→ **PROVIDED DATA**
+ + + + + + +
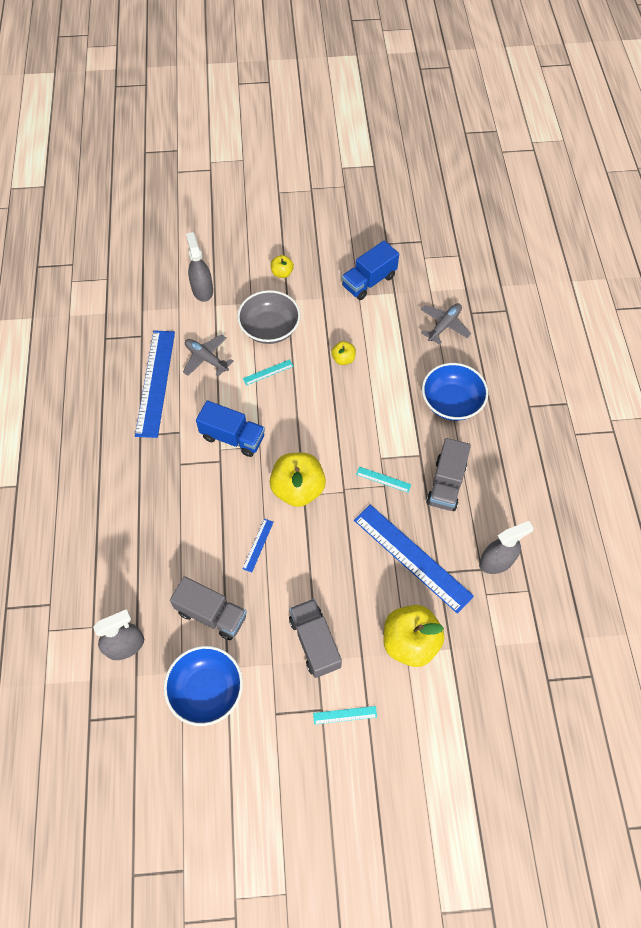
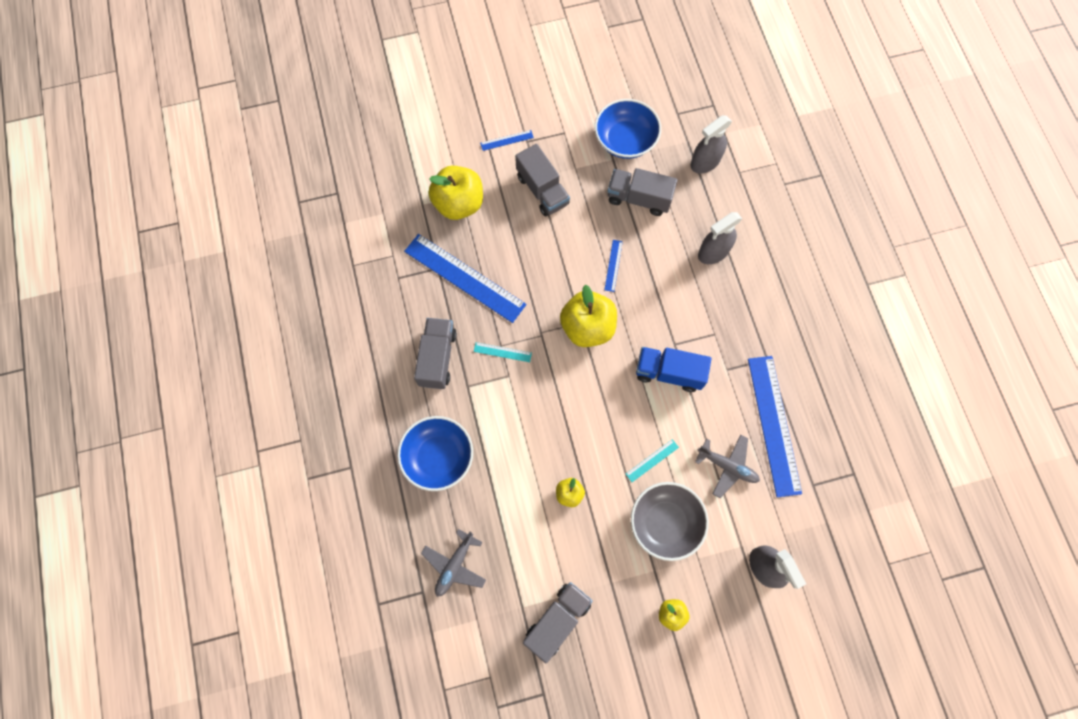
camera: 170 degrees right, 10 degrees up
(345, 715) = (507, 140): turquoise ruler -> blue ruler
(369, 281) = (557, 621): blue truck -> grey truck
(496, 561) = (383, 287): grey spray bottle -> grey spray bottle (713, 252)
+ + + + + + +
→ **THE TASK**
Please give the data above again in exact form and omit every picture.

→ **ANSWER BOX**
camera: 170 degrees right, 10 degrees up
(345, 715) = (507, 140): turquoise ruler -> blue ruler
(369, 281) = (557, 621): blue truck -> grey truck
(496, 561) = (383, 287): grey spray bottle -> grey spray bottle (713, 252)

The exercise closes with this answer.